Task brief: Only lines with the word "triangle" are needed; collect each of them from the listing below.

== The data

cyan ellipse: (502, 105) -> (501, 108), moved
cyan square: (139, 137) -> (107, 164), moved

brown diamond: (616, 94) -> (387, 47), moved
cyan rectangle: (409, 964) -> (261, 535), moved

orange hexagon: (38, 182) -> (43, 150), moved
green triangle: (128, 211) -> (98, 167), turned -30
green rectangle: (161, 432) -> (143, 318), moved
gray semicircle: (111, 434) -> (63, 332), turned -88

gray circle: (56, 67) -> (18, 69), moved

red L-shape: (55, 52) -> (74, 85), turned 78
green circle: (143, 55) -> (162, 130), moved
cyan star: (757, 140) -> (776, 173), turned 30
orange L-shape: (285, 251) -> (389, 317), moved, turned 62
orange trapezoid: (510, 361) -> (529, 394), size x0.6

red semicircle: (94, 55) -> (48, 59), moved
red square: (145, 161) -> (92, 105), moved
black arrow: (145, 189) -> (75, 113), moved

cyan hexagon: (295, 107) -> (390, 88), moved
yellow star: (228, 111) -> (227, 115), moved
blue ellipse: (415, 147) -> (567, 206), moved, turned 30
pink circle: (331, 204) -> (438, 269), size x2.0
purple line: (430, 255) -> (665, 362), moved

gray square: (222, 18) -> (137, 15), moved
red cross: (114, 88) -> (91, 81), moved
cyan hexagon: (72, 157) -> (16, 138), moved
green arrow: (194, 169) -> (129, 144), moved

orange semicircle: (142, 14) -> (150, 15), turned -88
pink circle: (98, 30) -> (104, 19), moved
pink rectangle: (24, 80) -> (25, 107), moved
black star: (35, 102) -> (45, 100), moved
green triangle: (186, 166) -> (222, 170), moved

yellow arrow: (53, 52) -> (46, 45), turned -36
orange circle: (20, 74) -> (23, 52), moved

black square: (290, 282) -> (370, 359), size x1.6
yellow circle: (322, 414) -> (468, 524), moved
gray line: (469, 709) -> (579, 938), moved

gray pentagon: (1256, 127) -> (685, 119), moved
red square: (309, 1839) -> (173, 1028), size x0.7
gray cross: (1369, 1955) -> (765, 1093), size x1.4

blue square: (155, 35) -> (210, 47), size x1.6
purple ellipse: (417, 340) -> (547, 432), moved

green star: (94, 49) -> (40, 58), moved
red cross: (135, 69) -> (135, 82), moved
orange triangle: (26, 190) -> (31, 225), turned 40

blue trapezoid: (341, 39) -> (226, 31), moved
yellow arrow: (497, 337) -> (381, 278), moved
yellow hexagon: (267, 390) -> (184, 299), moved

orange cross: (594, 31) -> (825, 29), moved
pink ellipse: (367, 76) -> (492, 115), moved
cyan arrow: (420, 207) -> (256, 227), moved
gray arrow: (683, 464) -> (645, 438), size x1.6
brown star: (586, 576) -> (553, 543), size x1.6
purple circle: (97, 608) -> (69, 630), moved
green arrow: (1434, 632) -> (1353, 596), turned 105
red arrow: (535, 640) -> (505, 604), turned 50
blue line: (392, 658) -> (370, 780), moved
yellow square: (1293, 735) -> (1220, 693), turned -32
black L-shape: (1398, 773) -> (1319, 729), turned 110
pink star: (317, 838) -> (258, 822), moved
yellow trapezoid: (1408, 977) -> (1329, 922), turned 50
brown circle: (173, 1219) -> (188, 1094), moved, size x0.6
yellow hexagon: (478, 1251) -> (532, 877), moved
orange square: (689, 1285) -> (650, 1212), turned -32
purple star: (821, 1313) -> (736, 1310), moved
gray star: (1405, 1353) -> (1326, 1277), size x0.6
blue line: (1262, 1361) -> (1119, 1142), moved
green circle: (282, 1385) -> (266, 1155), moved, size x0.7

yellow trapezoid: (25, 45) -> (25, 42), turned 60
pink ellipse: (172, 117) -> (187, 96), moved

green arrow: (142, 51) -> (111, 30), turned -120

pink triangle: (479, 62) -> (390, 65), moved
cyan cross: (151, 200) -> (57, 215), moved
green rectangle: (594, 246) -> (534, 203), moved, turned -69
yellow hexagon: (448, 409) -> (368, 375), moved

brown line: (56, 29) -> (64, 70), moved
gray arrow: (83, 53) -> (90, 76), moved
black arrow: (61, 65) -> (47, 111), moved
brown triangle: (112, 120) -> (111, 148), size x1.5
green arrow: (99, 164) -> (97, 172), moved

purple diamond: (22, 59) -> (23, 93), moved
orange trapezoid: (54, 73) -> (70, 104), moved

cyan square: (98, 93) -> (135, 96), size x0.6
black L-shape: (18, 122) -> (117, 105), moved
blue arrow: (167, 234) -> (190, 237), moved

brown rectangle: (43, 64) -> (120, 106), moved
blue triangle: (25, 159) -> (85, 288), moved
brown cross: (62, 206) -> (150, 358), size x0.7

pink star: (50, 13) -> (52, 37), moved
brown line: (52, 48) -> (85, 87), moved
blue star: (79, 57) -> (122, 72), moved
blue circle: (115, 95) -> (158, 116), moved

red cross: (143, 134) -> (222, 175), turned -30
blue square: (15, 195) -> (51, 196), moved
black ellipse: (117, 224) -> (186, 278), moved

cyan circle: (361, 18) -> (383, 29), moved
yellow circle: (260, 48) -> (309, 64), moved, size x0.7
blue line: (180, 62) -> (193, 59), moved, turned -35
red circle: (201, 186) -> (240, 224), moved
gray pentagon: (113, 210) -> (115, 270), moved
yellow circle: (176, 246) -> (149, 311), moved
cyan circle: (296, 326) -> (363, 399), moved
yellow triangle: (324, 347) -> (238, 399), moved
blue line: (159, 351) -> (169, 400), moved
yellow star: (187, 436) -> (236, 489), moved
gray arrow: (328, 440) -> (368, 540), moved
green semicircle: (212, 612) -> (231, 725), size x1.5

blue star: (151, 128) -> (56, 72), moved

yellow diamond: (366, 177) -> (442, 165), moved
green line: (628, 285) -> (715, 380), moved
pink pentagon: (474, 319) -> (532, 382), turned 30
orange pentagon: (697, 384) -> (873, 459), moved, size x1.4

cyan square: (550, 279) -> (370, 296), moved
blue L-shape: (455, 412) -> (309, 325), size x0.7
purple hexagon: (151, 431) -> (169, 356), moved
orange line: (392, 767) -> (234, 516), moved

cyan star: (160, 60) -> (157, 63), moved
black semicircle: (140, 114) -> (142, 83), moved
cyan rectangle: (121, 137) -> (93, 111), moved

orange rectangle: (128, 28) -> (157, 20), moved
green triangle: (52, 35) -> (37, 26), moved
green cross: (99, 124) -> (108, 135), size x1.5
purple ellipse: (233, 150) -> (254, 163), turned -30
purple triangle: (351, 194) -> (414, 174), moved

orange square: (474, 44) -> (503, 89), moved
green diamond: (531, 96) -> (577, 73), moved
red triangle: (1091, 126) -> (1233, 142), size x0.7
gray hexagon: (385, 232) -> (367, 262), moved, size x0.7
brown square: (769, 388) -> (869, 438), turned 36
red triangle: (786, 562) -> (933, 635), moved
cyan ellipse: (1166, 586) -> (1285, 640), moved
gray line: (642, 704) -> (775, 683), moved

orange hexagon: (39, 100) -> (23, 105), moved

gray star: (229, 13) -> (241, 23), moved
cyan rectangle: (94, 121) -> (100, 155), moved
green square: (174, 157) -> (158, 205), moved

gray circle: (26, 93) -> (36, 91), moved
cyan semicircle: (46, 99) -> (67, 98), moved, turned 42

====

Solution to the problem:
green triangle: (128, 211) -> (98, 167), turned -30
green triangle: (186, 166) -> (222, 170), moved
orange triangle: (26, 190) -> (31, 225), turned 40
pink triangle: (479, 62) -> (390, 65), moved
brown triangle: (112, 120) -> (111, 148), size x1.5
blue triangle: (25, 159) -> (85, 288), moved
yellow triangle: (324, 347) -> (238, 399), moved
green triangle: (52, 35) -> (37, 26), moved
purple triangle: (351, 194) -> (414, 174), moved
red triangle: (1091, 126) -> (1233, 142), size x0.7
red triangle: (786, 562) -> (933, 635), moved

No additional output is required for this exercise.